ACTIVITY = In the records below, find the line with "R9: 33k (+12V, U2/PA1) -> none" and the line with "D106: diode (A". Print both exactly, along with every line between them, and no other line.

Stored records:
- - - - - - -

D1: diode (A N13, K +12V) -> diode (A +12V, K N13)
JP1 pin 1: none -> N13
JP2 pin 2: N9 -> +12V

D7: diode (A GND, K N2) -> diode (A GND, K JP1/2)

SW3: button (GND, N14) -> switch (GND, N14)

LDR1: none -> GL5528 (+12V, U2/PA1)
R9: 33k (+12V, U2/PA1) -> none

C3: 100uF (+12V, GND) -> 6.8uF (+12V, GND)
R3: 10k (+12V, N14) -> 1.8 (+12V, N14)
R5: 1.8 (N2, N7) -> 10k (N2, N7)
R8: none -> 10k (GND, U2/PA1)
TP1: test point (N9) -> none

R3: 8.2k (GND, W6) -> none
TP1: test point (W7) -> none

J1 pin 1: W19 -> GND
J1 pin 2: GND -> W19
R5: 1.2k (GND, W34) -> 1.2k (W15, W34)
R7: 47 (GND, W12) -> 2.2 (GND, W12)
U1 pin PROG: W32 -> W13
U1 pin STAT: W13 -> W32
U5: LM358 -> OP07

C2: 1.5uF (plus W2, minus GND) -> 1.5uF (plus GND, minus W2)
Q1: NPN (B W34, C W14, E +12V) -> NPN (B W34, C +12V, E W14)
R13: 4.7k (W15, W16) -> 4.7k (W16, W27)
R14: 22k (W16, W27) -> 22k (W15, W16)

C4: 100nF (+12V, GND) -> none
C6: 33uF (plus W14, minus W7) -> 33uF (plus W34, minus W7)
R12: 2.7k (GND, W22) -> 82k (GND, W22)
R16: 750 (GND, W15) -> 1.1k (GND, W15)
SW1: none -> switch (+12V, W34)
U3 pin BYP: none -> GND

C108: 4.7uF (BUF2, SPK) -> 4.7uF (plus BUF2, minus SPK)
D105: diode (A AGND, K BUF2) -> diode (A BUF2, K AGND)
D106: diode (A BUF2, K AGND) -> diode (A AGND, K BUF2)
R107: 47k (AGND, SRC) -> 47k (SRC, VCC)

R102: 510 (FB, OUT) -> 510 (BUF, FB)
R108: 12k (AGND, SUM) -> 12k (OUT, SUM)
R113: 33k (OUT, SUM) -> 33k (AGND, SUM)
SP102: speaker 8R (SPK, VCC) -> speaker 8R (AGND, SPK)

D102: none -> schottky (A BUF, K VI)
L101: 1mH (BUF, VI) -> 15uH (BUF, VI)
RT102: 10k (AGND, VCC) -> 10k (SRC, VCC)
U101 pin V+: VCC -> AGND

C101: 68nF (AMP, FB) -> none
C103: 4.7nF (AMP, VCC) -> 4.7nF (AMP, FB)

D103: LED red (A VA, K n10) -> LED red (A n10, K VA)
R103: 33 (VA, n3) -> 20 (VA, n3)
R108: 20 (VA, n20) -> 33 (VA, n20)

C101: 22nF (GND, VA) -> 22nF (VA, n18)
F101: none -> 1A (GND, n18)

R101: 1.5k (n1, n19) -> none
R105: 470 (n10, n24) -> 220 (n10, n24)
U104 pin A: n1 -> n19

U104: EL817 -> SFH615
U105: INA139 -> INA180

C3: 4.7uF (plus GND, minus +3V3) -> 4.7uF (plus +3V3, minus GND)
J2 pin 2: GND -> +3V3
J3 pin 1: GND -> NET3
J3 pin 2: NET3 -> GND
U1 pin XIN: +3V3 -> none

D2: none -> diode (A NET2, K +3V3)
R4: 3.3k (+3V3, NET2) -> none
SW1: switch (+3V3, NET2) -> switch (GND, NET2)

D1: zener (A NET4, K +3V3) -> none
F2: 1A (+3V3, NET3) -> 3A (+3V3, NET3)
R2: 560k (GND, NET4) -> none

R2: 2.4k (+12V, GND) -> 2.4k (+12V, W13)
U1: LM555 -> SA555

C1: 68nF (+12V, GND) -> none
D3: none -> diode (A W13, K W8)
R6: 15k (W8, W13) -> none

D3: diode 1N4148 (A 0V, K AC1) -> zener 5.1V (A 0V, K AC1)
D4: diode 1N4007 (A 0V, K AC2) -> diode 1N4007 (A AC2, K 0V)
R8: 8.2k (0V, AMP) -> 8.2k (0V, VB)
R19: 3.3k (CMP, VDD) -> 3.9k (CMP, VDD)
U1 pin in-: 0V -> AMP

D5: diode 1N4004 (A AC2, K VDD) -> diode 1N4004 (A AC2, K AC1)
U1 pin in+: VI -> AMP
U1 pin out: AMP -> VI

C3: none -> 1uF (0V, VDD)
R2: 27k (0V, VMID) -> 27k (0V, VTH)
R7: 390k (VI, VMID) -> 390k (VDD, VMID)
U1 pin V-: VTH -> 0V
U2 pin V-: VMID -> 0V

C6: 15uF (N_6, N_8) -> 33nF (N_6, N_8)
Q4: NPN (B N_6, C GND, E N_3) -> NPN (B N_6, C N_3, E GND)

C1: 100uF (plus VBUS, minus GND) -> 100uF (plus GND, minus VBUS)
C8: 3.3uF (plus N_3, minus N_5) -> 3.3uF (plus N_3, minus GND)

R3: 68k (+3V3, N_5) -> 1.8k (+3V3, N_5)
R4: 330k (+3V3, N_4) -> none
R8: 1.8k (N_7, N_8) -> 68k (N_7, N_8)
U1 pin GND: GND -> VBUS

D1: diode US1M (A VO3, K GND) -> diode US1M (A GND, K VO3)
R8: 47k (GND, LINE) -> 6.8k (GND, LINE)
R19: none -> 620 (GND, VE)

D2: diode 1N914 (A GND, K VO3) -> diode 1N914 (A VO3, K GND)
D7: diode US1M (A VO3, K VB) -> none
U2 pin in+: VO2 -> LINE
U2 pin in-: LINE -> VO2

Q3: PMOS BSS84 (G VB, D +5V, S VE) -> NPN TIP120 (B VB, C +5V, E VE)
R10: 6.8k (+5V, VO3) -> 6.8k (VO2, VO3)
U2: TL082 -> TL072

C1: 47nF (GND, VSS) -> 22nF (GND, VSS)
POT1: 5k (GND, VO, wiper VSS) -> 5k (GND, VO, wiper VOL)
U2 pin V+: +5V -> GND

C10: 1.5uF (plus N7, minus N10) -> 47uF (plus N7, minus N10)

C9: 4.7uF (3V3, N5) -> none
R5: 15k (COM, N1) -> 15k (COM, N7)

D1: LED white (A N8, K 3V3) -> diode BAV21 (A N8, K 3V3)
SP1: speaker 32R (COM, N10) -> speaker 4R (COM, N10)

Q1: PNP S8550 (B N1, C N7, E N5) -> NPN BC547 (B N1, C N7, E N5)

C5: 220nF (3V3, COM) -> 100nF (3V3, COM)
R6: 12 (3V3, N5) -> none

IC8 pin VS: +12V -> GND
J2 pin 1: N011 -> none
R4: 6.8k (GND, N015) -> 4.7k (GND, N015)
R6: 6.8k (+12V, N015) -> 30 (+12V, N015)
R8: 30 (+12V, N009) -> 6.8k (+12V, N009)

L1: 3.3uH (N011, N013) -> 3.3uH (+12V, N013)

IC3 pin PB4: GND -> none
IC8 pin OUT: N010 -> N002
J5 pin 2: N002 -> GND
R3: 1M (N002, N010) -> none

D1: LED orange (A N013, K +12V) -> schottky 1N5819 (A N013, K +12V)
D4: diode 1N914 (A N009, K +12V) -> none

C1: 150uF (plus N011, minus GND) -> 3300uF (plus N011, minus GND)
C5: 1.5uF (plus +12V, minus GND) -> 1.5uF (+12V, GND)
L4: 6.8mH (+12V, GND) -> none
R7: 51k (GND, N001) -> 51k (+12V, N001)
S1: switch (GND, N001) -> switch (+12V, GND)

- - - - - - -

TASK SOLUTION =
R9: 33k (+12V, U2/PA1) -> none

C3: 100uF (+12V, GND) -> 6.8uF (+12V, GND)
R3: 10k (+12V, N14) -> 1.8 (+12V, N14)
R5: 1.8 (N2, N7) -> 10k (N2, N7)
R8: none -> 10k (GND, U2/PA1)
TP1: test point (N9) -> none

R3: 8.2k (GND, W6) -> none
TP1: test point (W7) -> none

J1 pin 1: W19 -> GND
J1 pin 2: GND -> W19
R5: 1.2k (GND, W34) -> 1.2k (W15, W34)
R7: 47 (GND, W12) -> 2.2 (GND, W12)
U1 pin PROG: W32 -> W13
U1 pin STAT: W13 -> W32
U5: LM358 -> OP07

C2: 1.5uF (plus W2, minus GND) -> 1.5uF (plus GND, minus W2)
Q1: NPN (B W34, C W14, E +12V) -> NPN (B W34, C +12V, E W14)
R13: 4.7k (W15, W16) -> 4.7k (W16, W27)
R14: 22k (W16, W27) -> 22k (W15, W16)

C4: 100nF (+12V, GND) -> none
C6: 33uF (plus W14, minus W7) -> 33uF (plus W34, minus W7)
R12: 2.7k (GND, W22) -> 82k (GND, W22)
R16: 750 (GND, W15) -> 1.1k (GND, W15)
SW1: none -> switch (+12V, W34)
U3 pin BYP: none -> GND

C108: 4.7uF (BUF2, SPK) -> 4.7uF (plus BUF2, minus SPK)
D105: diode (A AGND, K BUF2) -> diode (A BUF2, K AGND)
D106: diode (A BUF2, K AGND) -> diode (A AGND, K BUF2)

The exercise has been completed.